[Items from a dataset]

⁂

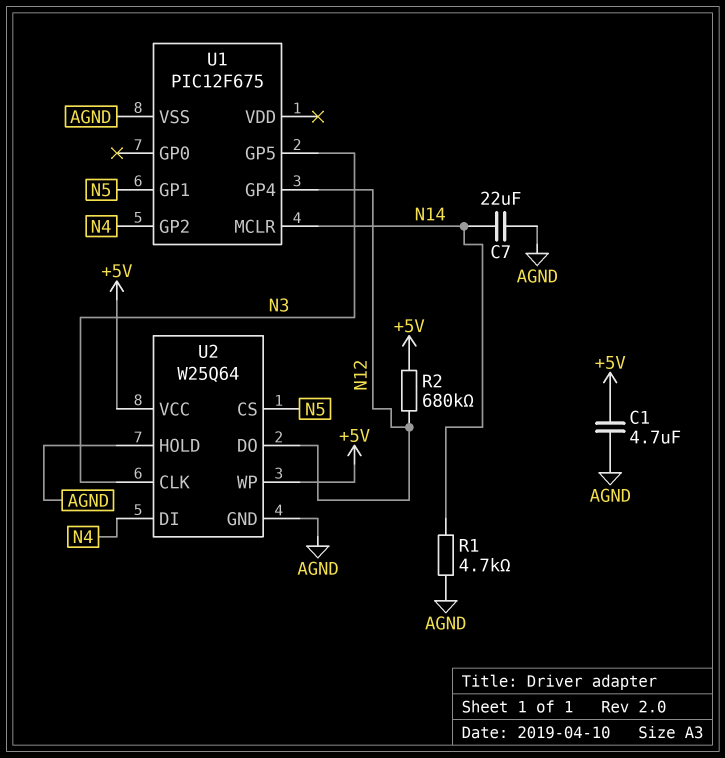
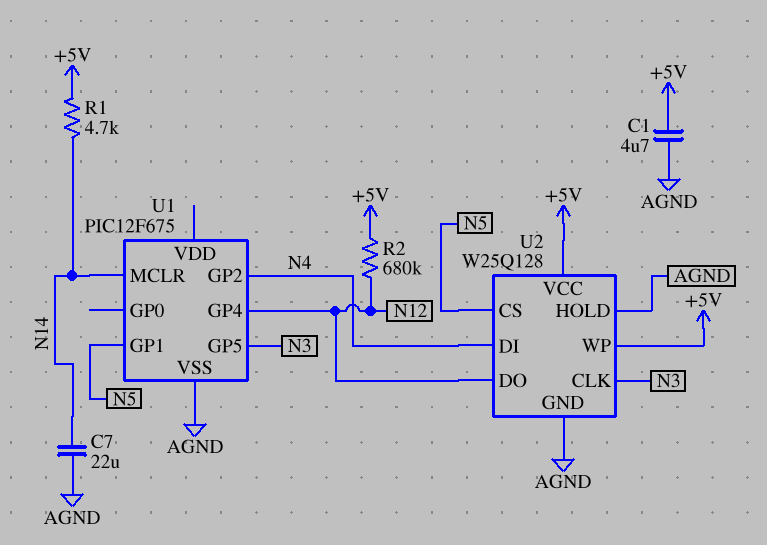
R1: 4.7k (AGND, N14) -> 4.7k (+5V, N14)
U2: W25Q64 -> W25Q128

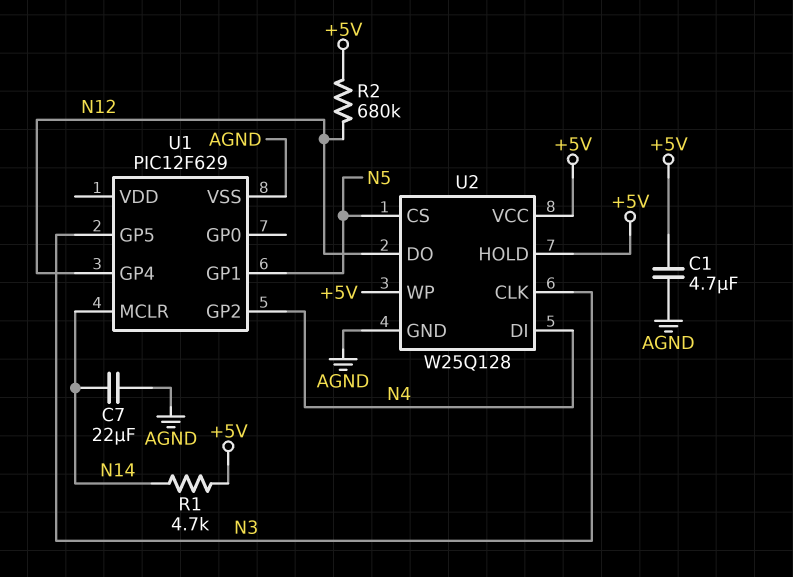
U1: PIC12F675 -> PIC12F629
U2 pin HOLD: AGND -> +5V

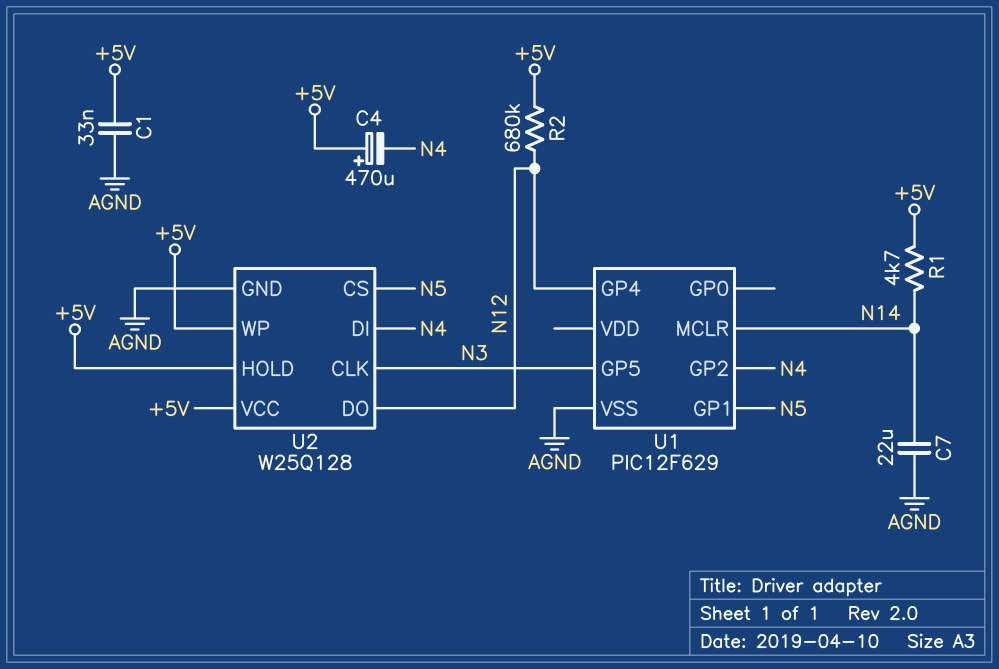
C1: 4.7uF (+5V, AGND) -> 33nF (+5V, AGND)
C4: none -> 470uF (plus +5V, minus N4)

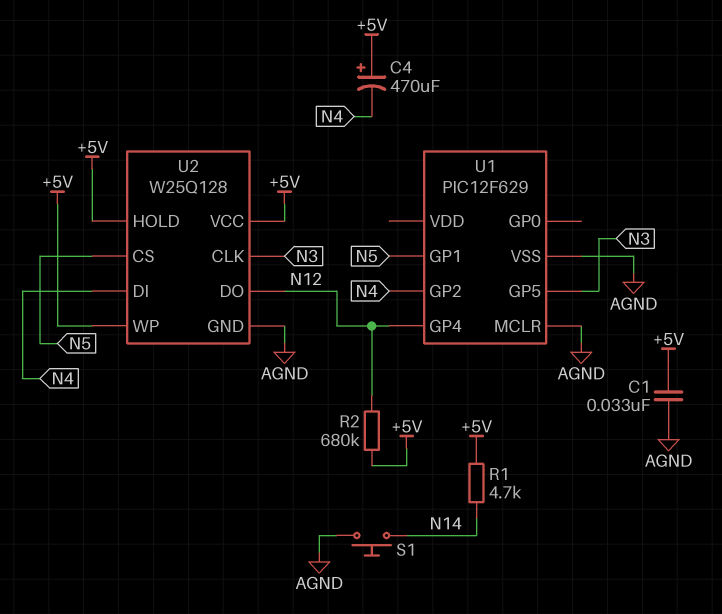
C7: 22uF (AGND, N14) -> none
S1: none -> button (AGND, N14)
U1 pin MCLR: N14 -> AGND

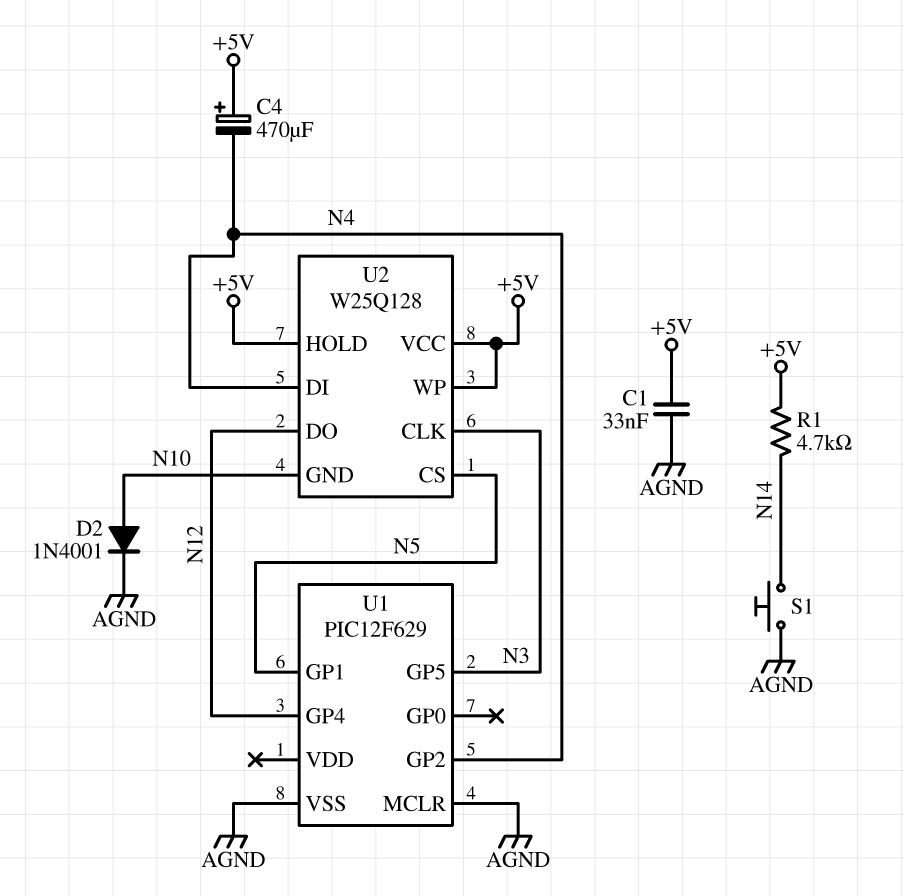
D2: none -> diode 1N4001 (A N10, K AGND)
R2: 680k (+5V, N12) -> none
U2 pin GND: AGND -> N10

⁂

What this task involves: Copy out each line of the data that includes the string "none".

Solution for this task:
C4: none -> 470uF (plus +5V, minus N4)
C7: 22uF (AGND, N14) -> none
S1: none -> button (AGND, N14)
D2: none -> diode 1N4001 (A N10, K AGND)
R2: 680k (+5V, N12) -> none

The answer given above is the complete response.